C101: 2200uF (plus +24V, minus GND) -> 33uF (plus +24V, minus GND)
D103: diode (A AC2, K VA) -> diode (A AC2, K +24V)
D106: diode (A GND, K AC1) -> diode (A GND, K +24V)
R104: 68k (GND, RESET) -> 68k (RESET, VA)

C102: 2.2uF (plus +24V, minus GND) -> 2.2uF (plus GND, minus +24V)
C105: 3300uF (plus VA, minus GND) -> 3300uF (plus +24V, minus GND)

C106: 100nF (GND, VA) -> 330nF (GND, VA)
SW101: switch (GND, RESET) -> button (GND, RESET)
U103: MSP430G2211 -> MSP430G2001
* * *
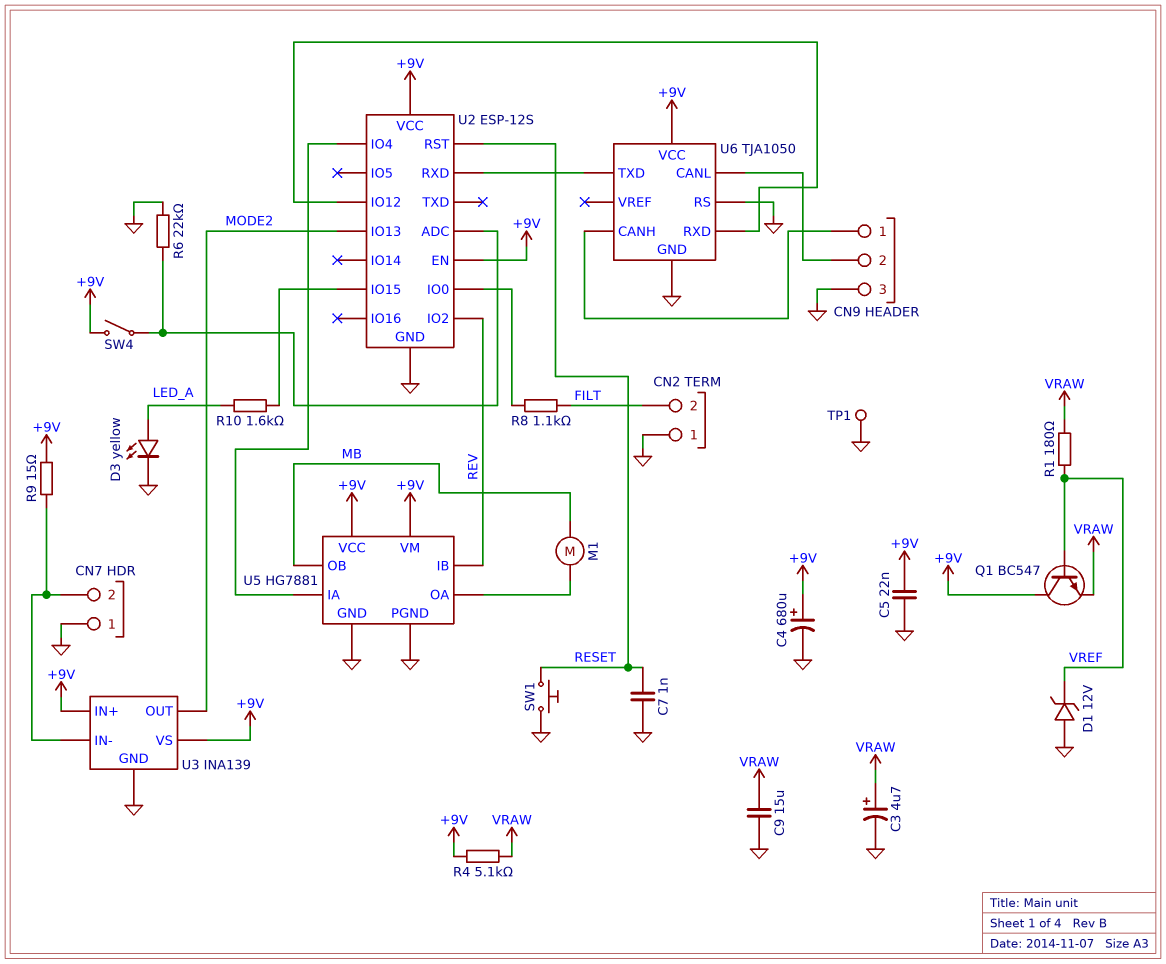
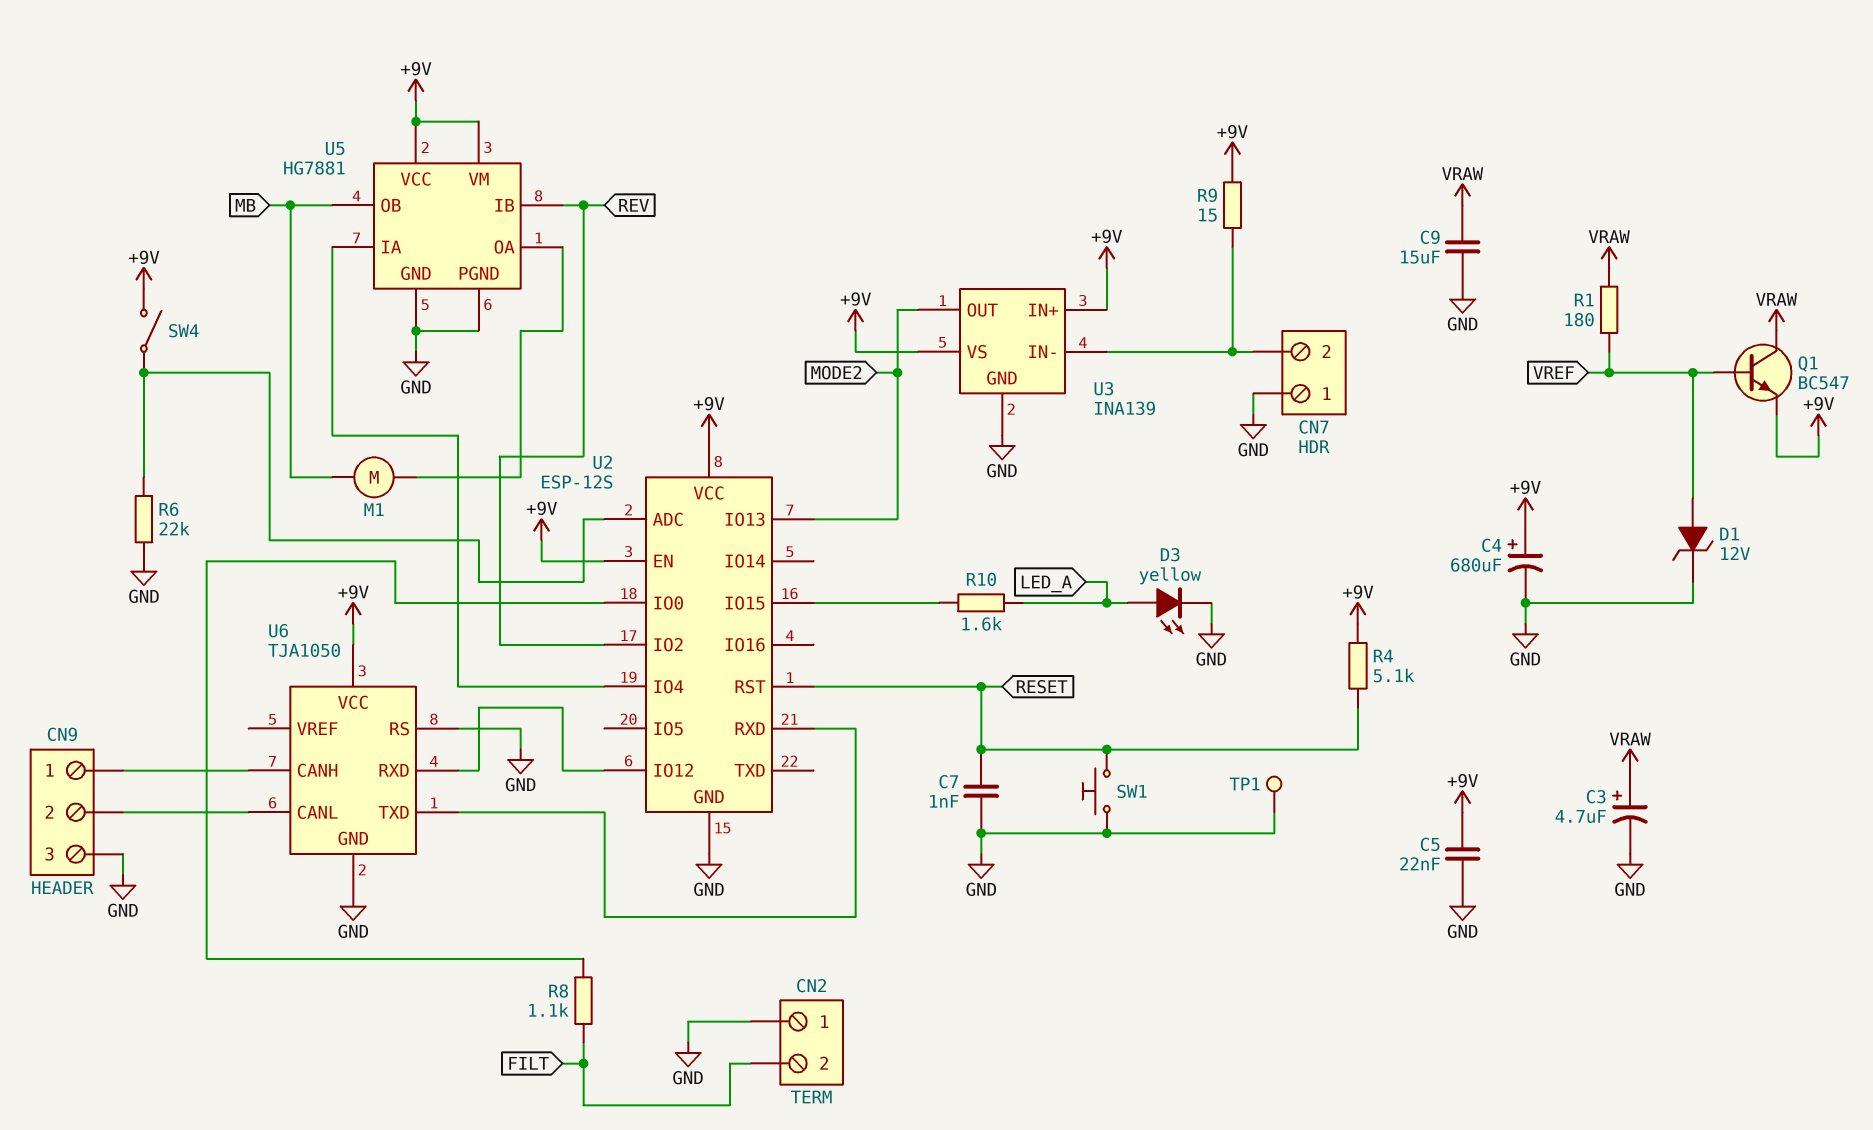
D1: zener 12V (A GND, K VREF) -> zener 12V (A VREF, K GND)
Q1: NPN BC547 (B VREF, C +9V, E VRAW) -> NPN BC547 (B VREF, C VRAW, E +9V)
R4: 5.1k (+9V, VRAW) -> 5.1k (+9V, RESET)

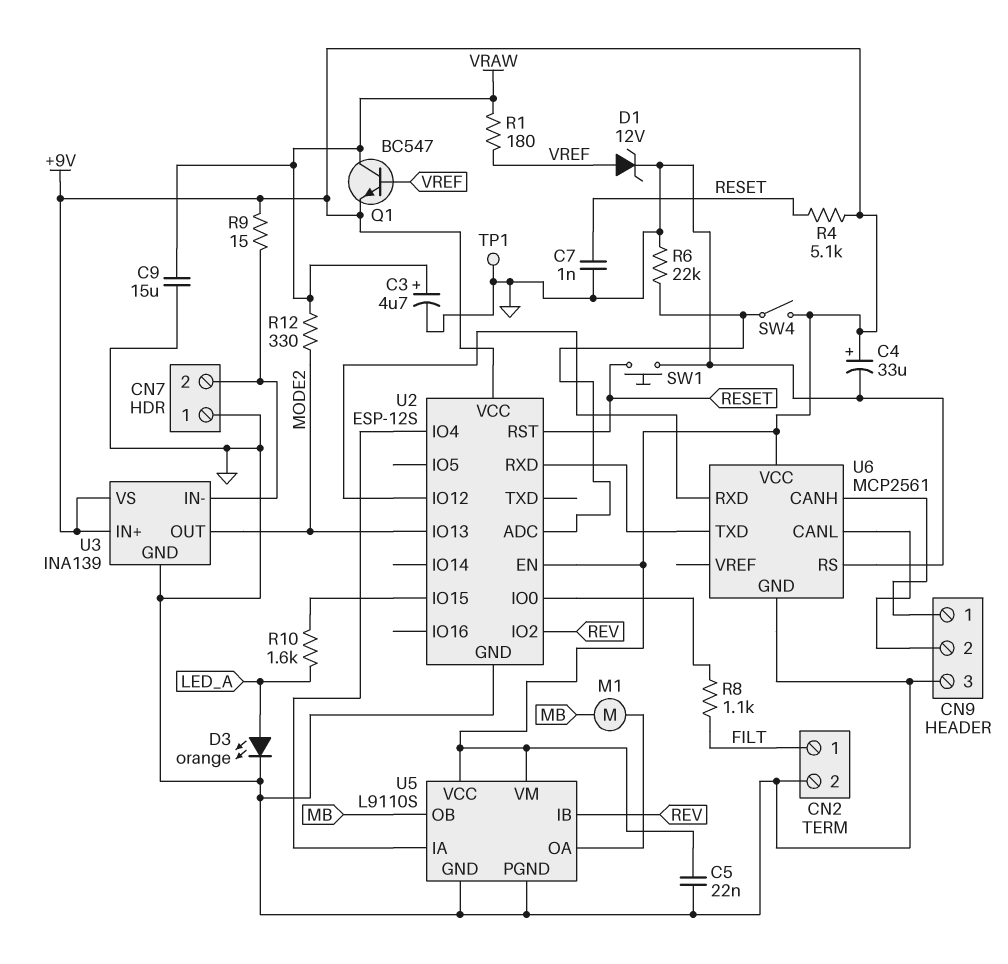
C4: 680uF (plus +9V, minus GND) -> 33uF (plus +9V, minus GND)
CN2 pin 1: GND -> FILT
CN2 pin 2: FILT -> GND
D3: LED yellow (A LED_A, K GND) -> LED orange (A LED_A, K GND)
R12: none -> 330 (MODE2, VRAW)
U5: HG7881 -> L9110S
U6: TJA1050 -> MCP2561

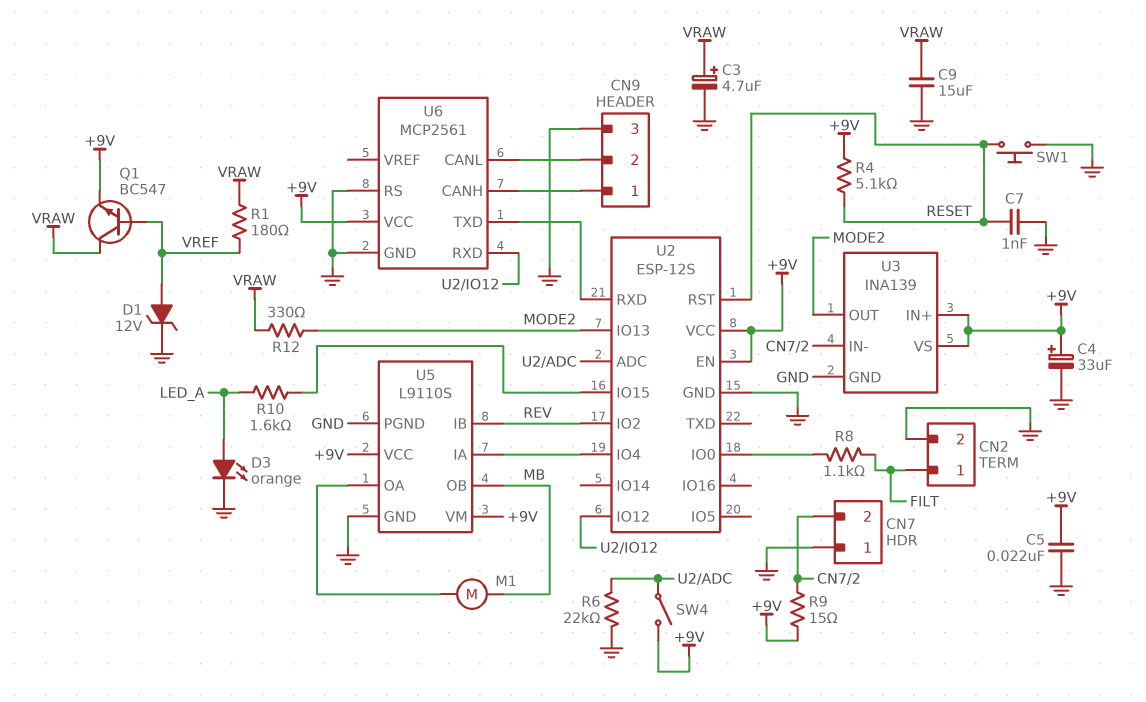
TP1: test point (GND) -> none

Your goal:
The lines to copy exactly start with the line above that has "R4: 5.1k (+9V, VRAW) -> 5.1k (+9V, RESET)" and go on through the line that has "TP1: test point (GND) -> none"; please include both, add nothing else, and omit the pictures.

Answer space:
R4: 5.1k (+9V, VRAW) -> 5.1k (+9V, RESET)

C4: 680uF (plus +9V, minus GND) -> 33uF (plus +9V, minus GND)
CN2 pin 1: GND -> FILT
CN2 pin 2: FILT -> GND
D3: LED yellow (A LED_A, K GND) -> LED orange (A LED_A, K GND)
R12: none -> 330 (MODE2, VRAW)
U5: HG7881 -> L9110S
U6: TJA1050 -> MCP2561

TP1: test point (GND) -> none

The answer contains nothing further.